Source data:
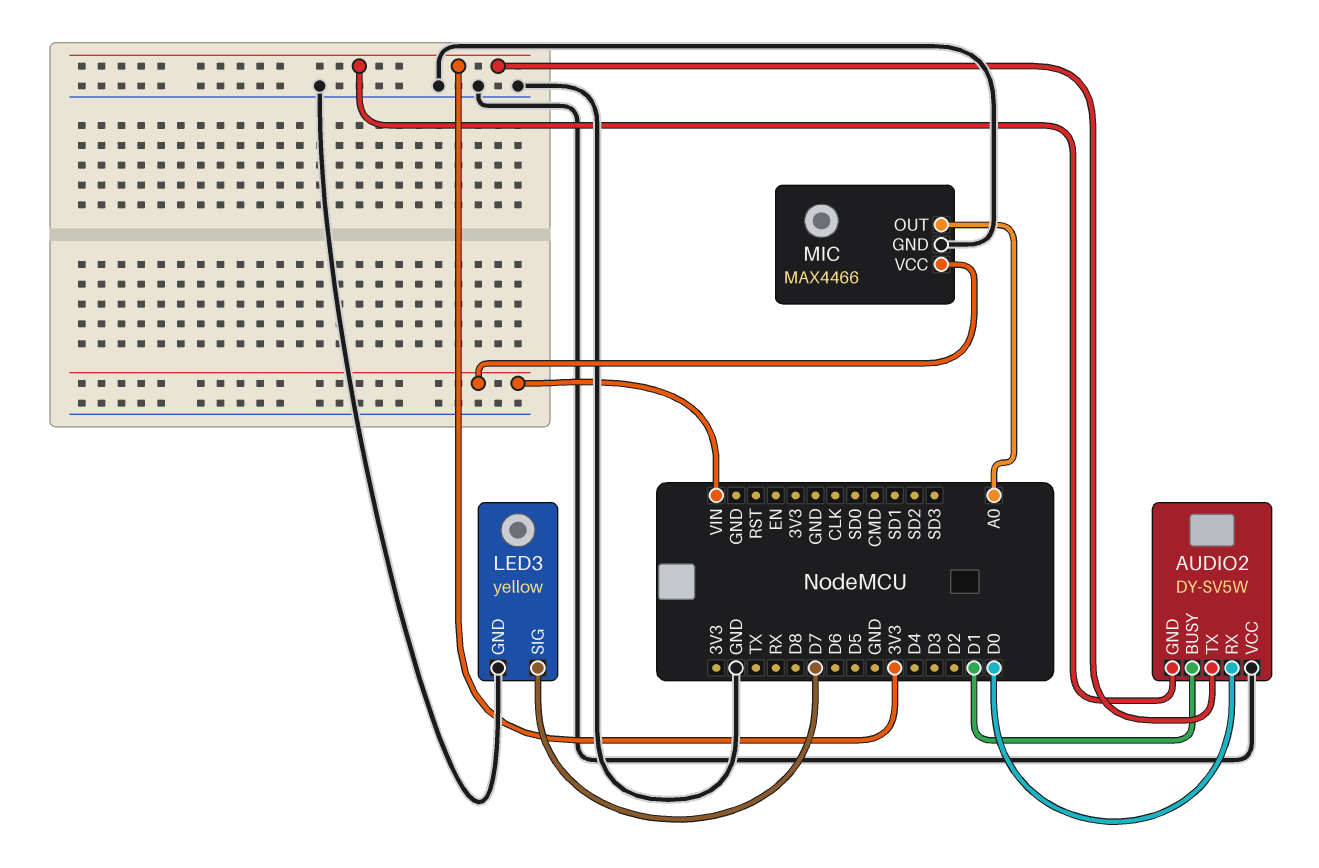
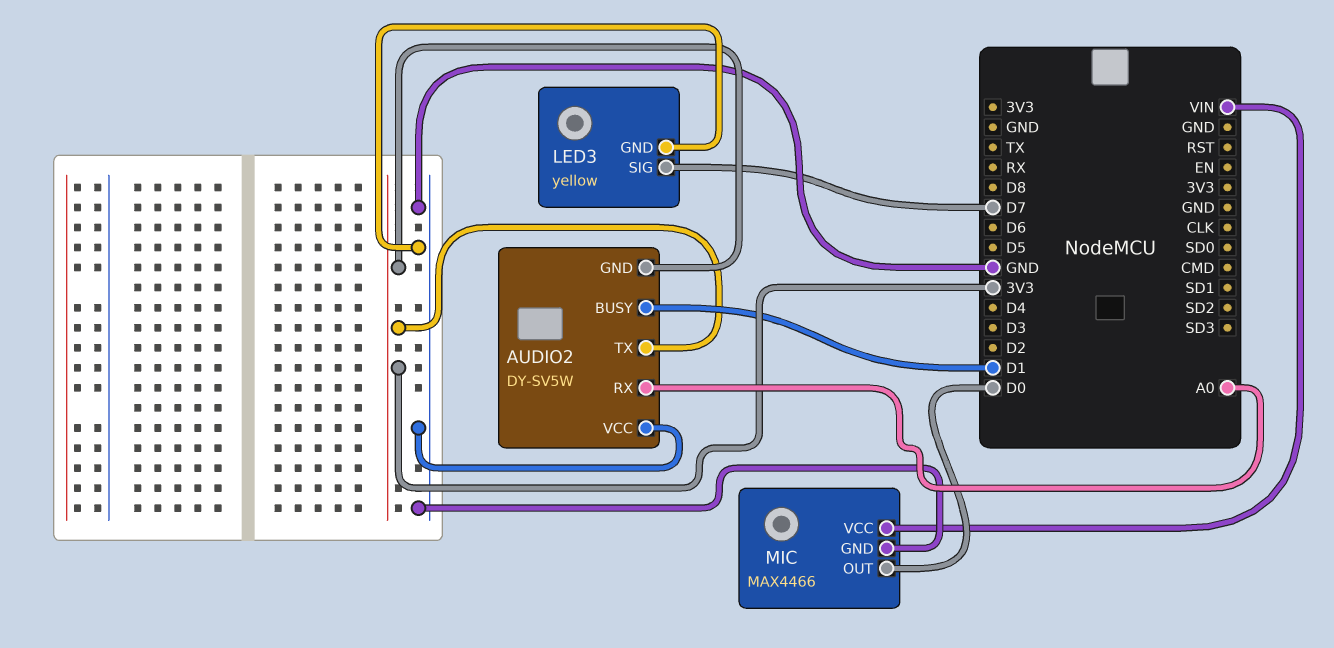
AUDIO2 pin RX: D0 -> A0
MIC pin OUT: A0 -> D0

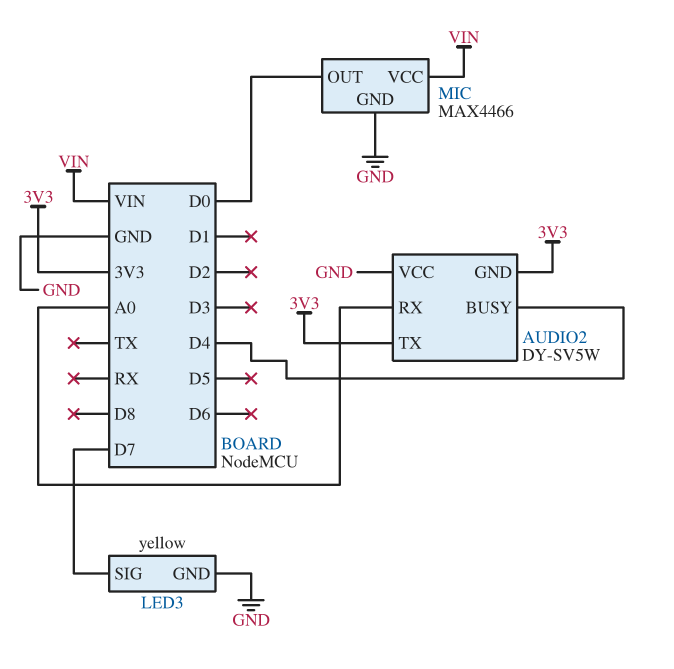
AUDIO2 pin BUSY: D1 -> D4

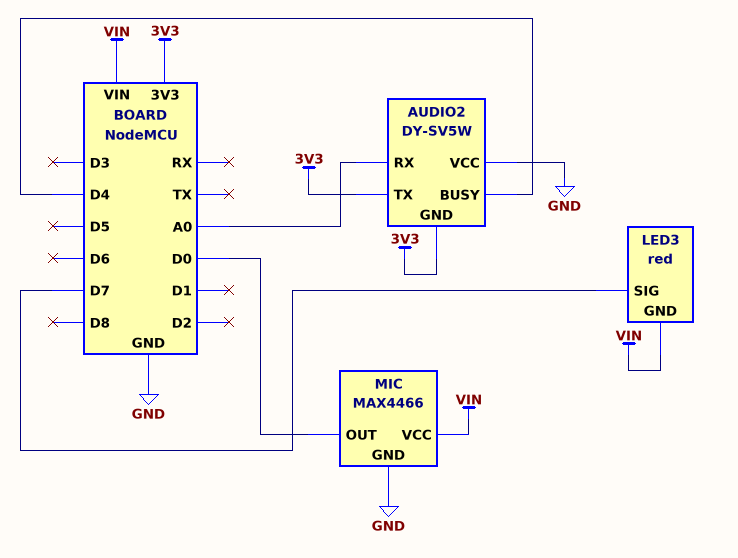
LED3: yellow -> red
LED3 pin GND: GND -> VIN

Exercise: Leaving every picture aside, repeat the listing exactly.

Response to this task:
AUDIO2 pin RX: D0 -> A0
MIC pin OUT: A0 -> D0

AUDIO2 pin BUSY: D1 -> D4

LED3: yellow -> red
LED3 pin GND: GND -> VIN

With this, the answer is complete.